Object tracking records:
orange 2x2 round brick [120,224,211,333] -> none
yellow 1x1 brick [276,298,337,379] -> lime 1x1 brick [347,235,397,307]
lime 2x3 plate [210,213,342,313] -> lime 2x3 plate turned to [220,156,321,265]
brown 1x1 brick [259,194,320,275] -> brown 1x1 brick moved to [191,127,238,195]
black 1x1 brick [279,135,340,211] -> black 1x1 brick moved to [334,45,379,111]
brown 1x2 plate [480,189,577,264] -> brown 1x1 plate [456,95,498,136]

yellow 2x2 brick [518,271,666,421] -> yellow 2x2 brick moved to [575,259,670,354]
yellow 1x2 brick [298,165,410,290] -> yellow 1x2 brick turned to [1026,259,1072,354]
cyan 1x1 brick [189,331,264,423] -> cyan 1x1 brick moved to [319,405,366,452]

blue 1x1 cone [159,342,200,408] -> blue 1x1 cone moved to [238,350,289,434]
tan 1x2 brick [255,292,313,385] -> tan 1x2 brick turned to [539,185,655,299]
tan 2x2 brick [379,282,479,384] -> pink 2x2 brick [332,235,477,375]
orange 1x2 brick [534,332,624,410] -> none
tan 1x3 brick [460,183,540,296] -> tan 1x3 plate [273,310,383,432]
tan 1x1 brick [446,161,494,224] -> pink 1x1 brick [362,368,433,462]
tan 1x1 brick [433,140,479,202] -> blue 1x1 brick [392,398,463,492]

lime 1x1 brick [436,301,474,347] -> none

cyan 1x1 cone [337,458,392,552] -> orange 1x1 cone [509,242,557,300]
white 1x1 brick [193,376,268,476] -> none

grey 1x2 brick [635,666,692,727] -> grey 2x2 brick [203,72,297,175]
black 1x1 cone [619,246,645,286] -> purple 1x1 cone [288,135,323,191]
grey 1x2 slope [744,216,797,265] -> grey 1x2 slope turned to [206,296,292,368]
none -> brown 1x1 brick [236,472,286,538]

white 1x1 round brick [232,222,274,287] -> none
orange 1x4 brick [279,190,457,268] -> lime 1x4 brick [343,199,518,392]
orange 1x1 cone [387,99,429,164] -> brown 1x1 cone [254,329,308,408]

Problem to work on ▸
Give the count of lines in the entries above that hold the word "plate", with no other words.

Written answer ▸
3